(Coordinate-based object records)
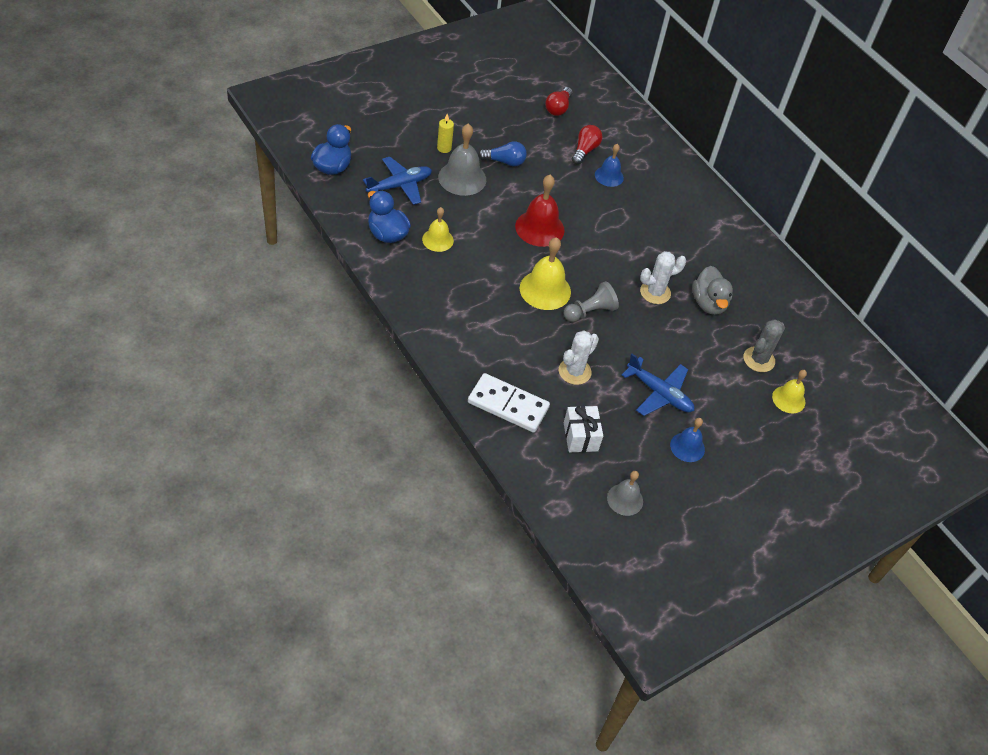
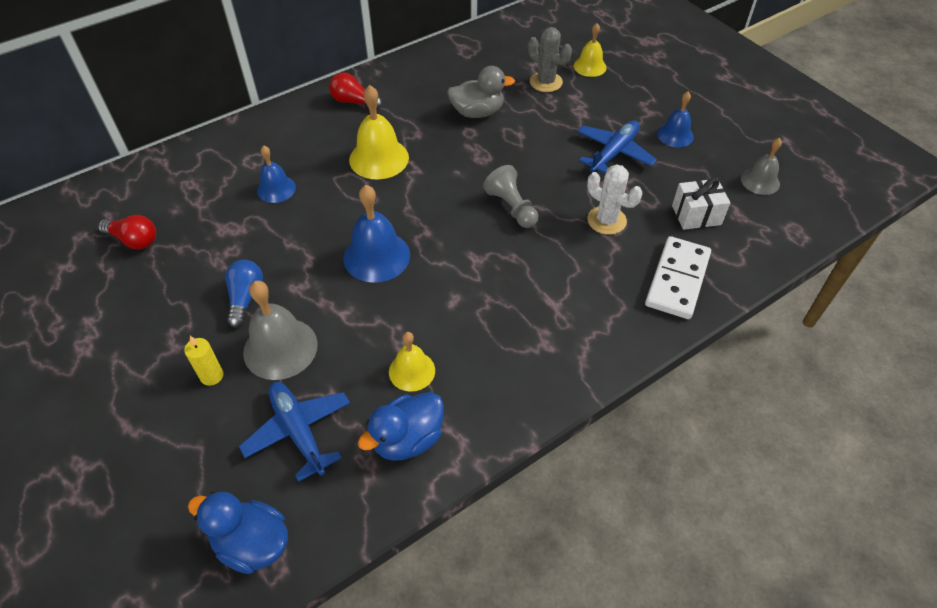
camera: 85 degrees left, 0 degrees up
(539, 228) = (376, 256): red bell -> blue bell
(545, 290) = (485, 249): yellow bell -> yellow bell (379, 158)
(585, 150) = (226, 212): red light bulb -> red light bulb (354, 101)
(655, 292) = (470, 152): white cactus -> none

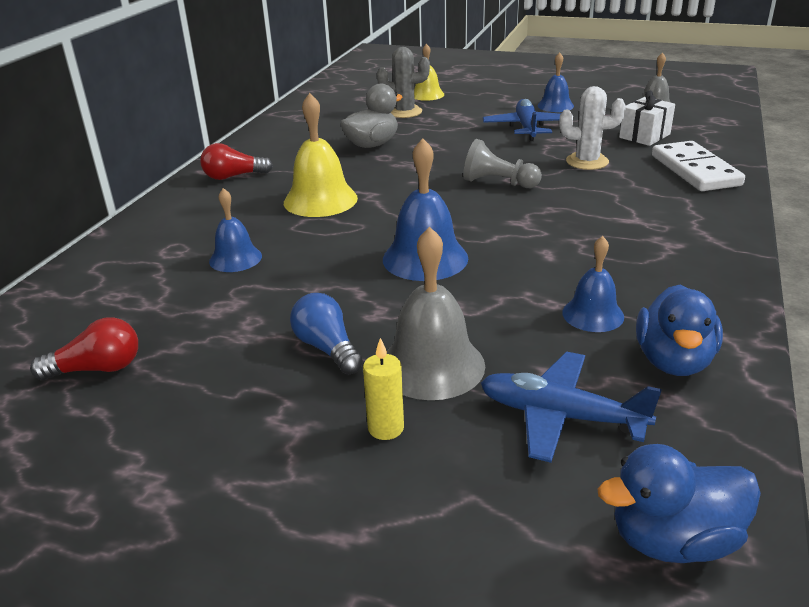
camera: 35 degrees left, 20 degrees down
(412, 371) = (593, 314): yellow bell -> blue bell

==

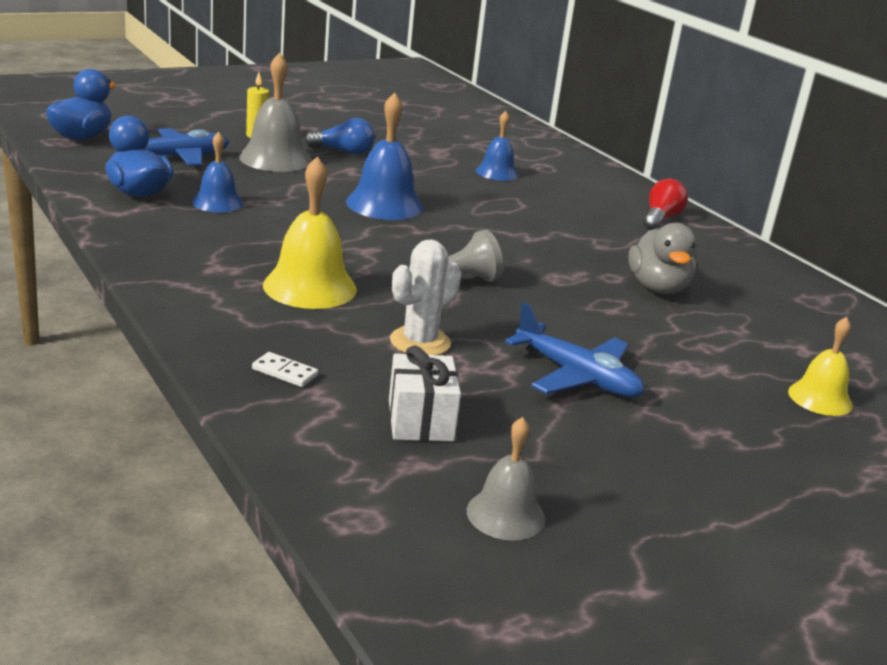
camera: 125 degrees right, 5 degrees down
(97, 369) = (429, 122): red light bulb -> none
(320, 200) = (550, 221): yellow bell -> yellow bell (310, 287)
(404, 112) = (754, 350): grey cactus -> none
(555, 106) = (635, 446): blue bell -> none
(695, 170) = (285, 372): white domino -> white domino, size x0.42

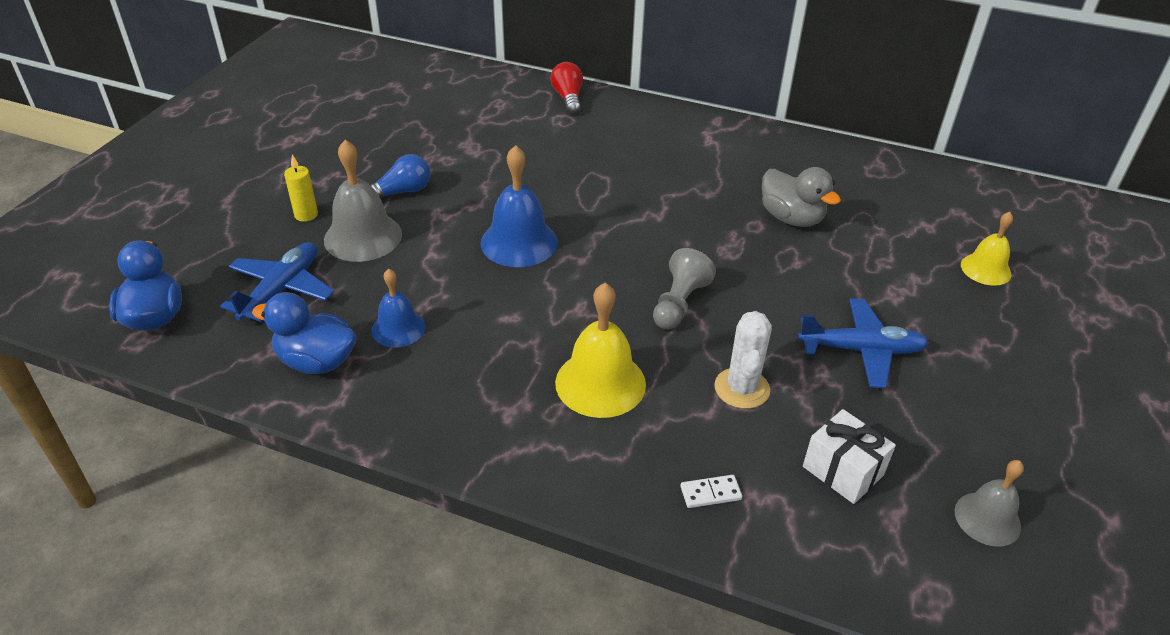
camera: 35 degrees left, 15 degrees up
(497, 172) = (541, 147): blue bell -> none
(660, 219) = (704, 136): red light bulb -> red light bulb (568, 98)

* * *

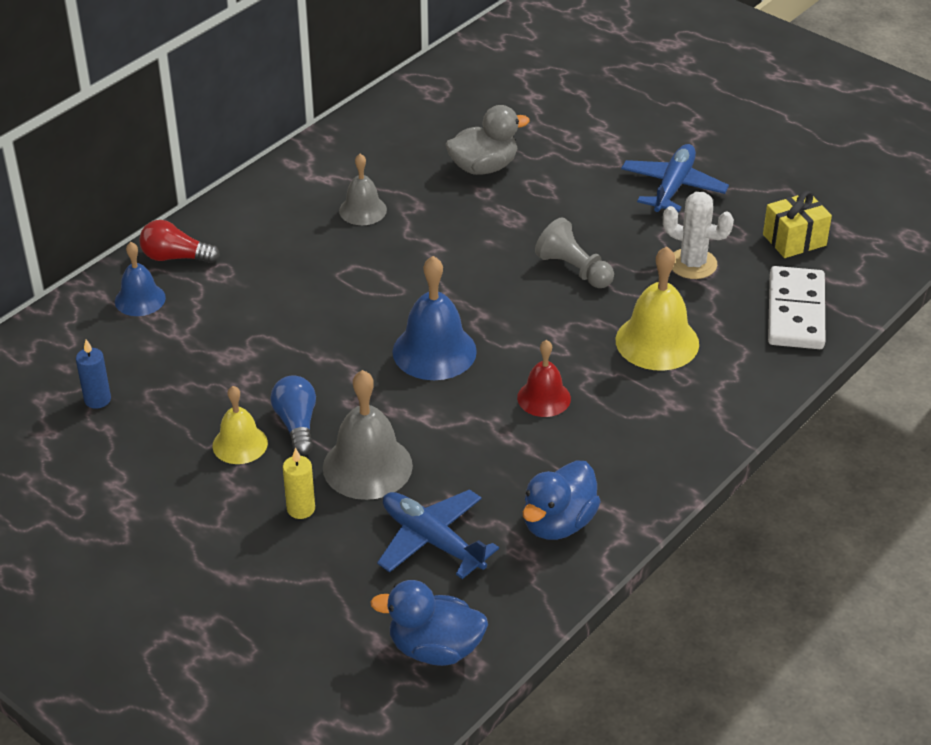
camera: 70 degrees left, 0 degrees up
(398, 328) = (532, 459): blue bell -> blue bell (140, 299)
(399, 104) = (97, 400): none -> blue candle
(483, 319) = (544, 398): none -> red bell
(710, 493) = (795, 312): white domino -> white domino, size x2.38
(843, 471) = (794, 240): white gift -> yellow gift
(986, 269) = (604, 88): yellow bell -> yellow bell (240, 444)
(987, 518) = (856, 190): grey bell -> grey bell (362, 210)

*EXERCISE AIM*
Transcribe each line of the data above, unaltered, from the one where "camera: 35 degrees left, 20 degrees down" appears to the one where "(412, 371) = (593, 314): yellow" appears, inclusive of both.

*FINISHED EXERCISE*
camera: 35 degrees left, 20 degrees down
(412, 371) = (593, 314): yellow bell -> blue bell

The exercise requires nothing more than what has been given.